:: Work item ::
Retrieve every line from the records in which the word "SONAR" occurs.

(Version comparison data)
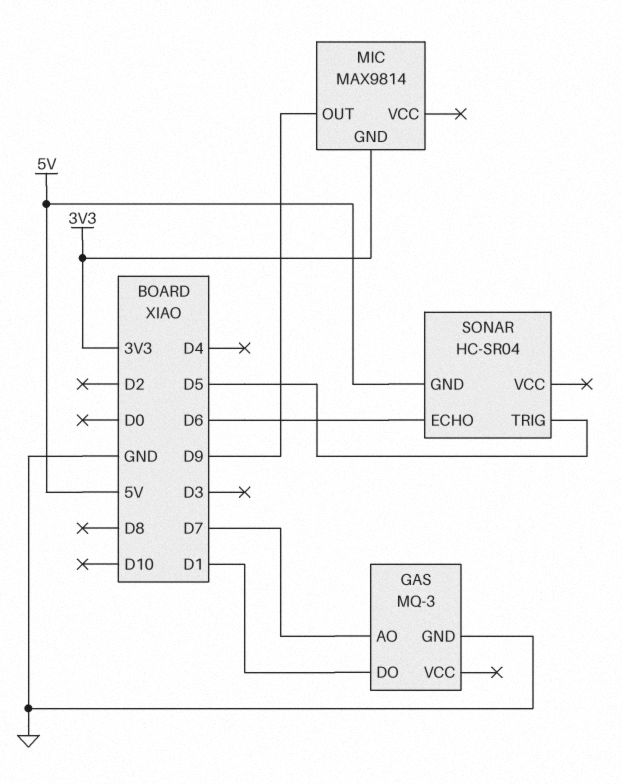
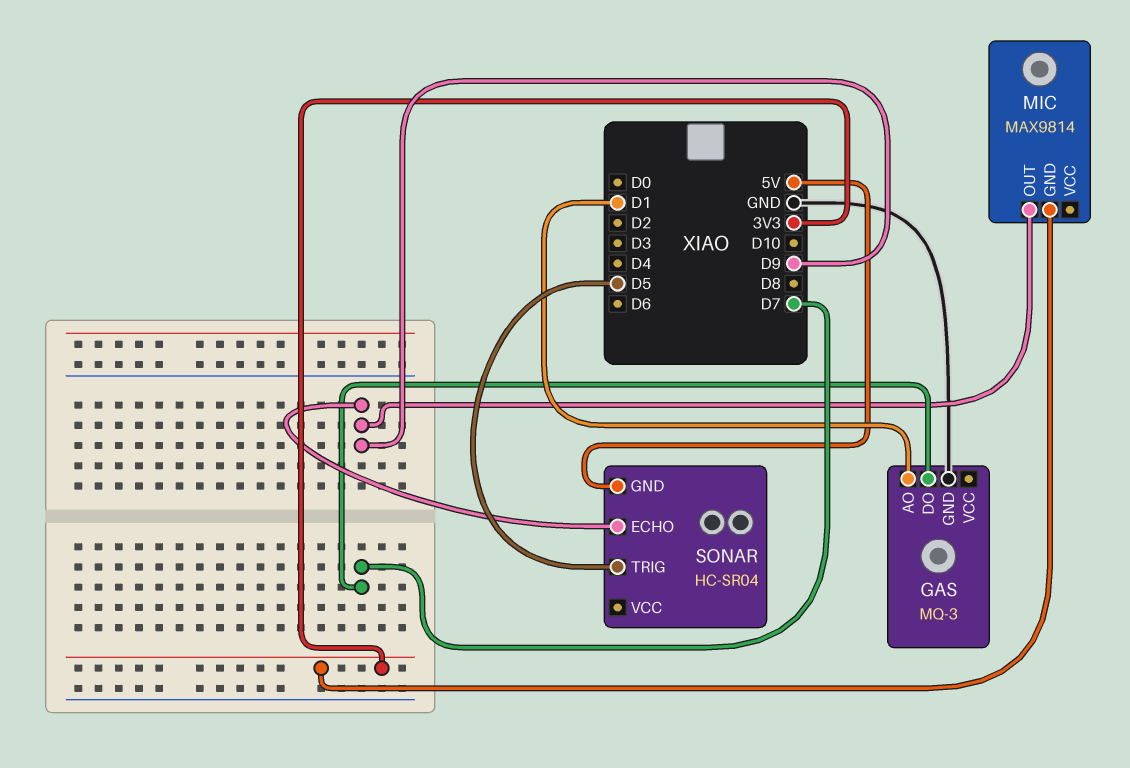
GAS pin AO: D7 -> D1
GAS pin DO: D1 -> D7
SONAR pin ECHO: D6 -> D9

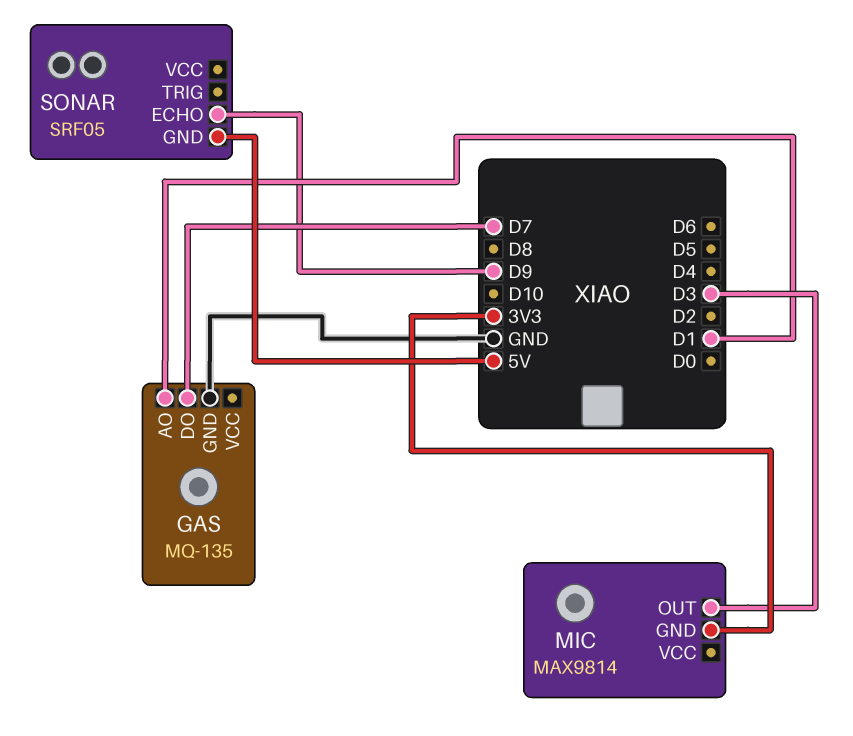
GAS: MQ-3 -> MQ-135
MIC pin OUT: D9 -> D3
SONAR: HC-SR04 -> SRF05
SONAR pin TRIG: D5 -> none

:: Response box ::
SONAR pin ECHO: D6 -> D9
SONAR: HC-SR04 -> SRF05
SONAR pin TRIG: D5 -> none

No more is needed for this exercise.